» Exercise brief: For each line of the listing, output an exact copy.
--- Records provided ---
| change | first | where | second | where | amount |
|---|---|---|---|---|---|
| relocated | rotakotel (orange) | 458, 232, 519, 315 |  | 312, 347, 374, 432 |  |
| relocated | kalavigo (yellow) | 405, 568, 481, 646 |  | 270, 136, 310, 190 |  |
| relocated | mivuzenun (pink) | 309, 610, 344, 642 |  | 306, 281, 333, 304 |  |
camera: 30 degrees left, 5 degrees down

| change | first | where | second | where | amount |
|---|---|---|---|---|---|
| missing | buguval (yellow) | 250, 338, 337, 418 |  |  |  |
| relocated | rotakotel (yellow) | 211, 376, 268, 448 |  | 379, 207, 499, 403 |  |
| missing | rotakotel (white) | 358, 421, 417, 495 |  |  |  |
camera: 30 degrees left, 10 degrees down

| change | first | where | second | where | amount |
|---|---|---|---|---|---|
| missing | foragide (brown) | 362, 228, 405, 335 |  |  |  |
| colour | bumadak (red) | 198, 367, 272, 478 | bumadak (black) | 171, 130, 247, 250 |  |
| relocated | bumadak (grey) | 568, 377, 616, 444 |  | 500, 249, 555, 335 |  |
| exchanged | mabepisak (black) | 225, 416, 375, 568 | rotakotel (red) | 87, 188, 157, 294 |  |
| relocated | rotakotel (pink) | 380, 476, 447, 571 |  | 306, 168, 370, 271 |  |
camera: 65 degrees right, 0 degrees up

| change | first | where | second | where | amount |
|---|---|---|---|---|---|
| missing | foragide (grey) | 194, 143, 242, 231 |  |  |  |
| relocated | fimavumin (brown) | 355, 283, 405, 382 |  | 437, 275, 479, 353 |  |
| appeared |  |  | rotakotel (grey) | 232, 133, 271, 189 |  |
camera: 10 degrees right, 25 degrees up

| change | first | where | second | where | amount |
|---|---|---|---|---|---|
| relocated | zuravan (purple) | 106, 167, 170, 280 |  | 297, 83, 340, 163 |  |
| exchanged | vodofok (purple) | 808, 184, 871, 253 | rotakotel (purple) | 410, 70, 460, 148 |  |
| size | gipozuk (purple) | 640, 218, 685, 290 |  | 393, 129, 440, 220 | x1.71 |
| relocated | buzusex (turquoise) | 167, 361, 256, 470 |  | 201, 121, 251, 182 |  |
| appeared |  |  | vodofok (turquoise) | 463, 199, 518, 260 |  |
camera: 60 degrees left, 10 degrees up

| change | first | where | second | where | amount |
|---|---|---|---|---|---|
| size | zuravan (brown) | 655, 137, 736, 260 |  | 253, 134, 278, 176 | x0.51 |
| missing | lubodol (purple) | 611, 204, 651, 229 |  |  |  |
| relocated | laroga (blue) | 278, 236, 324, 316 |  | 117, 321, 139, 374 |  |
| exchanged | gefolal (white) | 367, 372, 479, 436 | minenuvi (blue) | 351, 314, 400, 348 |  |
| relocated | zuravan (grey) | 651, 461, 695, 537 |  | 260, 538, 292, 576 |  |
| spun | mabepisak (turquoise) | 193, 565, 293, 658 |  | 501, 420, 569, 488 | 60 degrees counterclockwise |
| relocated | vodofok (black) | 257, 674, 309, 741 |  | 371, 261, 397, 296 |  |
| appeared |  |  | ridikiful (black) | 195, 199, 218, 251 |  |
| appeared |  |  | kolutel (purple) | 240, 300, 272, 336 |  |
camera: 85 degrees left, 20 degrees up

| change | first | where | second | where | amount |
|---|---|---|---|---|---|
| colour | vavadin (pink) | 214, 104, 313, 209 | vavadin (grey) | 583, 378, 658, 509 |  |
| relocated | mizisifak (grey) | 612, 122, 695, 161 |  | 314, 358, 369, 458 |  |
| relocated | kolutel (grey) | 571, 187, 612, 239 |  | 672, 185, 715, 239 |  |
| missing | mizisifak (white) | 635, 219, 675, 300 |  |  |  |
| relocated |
---
» Output below:
| change | first | where | second | where | amount |
|---|---|---|---|---|---|
| relocated | rotakotel (orange) | 458, 232, 519, 315 |  | 312, 347, 374, 432 |  |
| relocated | kalavigo (yellow) | 405, 568, 481, 646 |  | 270, 136, 310, 190 |  |
| relocated | mivuzenun (pink) | 309, 610, 344, 642 |  | 306, 281, 333, 304 |  |
camera: 30 degrees left, 5 degrees down

| change | first | where | second | where | amount |
|---|---|---|---|---|---|
| missing | buguval (yellow) | 250, 338, 337, 418 |  |  |  |
| relocated | rotakotel (yellow) | 211, 376, 268, 448 |  | 379, 207, 499, 403 |  |
| missing | rotakotel (white) | 358, 421, 417, 495 |  |  |  |
camera: 30 degrees left, 10 degrees down

| change | first | where | second | where | amount |
|---|---|---|---|---|---|
| missing | foragide (brown) | 362, 228, 405, 335 |  |  |  |
| colour | bumadak (red) | 198, 367, 272, 478 | bumadak (black) | 171, 130, 247, 250 |  |
| relocated | bumadak (grey) | 568, 377, 616, 444 |  | 500, 249, 555, 335 |  |
| exchanged | mabepisak (black) | 225, 416, 375, 568 | rotakotel (red) | 87, 188, 157, 294 |  |
| relocated | rotakotel (pink) | 380, 476, 447, 571 |  | 306, 168, 370, 271 |  |
camera: 65 degrees right, 0 degrees up

| change | first | where | second | where | amount |
|---|---|---|---|---|---|
| missing | foragide (grey) | 194, 143, 242, 231 |  |  |  |
| relocated | fimavumin (brown) | 355, 283, 405, 382 |  | 437, 275, 479, 353 |  |
| appeared |  |  | rotakotel (grey) | 232, 133, 271, 189 |  |
camera: 10 degrees right, 25 degrees up

| change | first | where | second | where | amount |
|---|---|---|---|---|---|
| relocated | zuravan (purple) | 106, 167, 170, 280 |  | 297, 83, 340, 163 |  |
| exchanged | vodofok (purple) | 808, 184, 871, 253 | rotakotel (purple) | 410, 70, 460, 148 |  |
| size | gipozuk (purple) | 640, 218, 685, 290 |  | 393, 129, 440, 220 | x1.71 |
| relocated | buzusex (turquoise) | 167, 361, 256, 470 |  | 201, 121, 251, 182 |  |
| appeared |  |  | vodofok (turquoise) | 463, 199, 518, 260 |  |
camera: 60 degrees left, 10 degrees up

| change | first | where | second | where | amount |
|---|---|---|---|---|---|
| size | zuravan (brown) | 655, 137, 736, 260 |  | 253, 134, 278, 176 | x0.51 |
| missing | lubodol (purple) | 611, 204, 651, 229 |  |  |  |
| relocated | laroga (blue) | 278, 236, 324, 316 |  | 117, 321, 139, 374 |  |
| exchanged | gefolal (white) | 367, 372, 479, 436 | minenuvi (blue) | 351, 314, 400, 348 |  |
| relocated | zuravan (grey) | 651, 461, 695, 537 |  | 260, 538, 292, 576 |  |
| spun | mabepisak (turquoise) | 193, 565, 293, 658 |  | 501, 420, 569, 488 | 60 degrees counterclockwise |
| relocated | vodofok (black) | 257, 674, 309, 741 |  | 371, 261, 397, 296 |  |
| appeared |  |  | ridikiful (black) | 195, 199, 218, 251 |  |
| appeared |  |  | kolutel (purple) | 240, 300, 272, 336 |  |
camera: 85 degrees left, 20 degrees up

| change | first | where | second | where | amount |
|---|---|---|---|---|---|
| colour | vavadin (pink) | 214, 104, 313, 209 | vavadin (grey) | 583, 378, 658, 509 |  |
| relocated | mizisifak (grey) | 612, 122, 695, 161 |  | 314, 358, 369, 458 |  |
| relocated | kolutel (grey) | 571, 187, 612, 239 |  | 672, 185, 715, 239 |  |
| missing | mizisifak (white) | 635, 219, 675, 300 |  |  |  |
| relocated |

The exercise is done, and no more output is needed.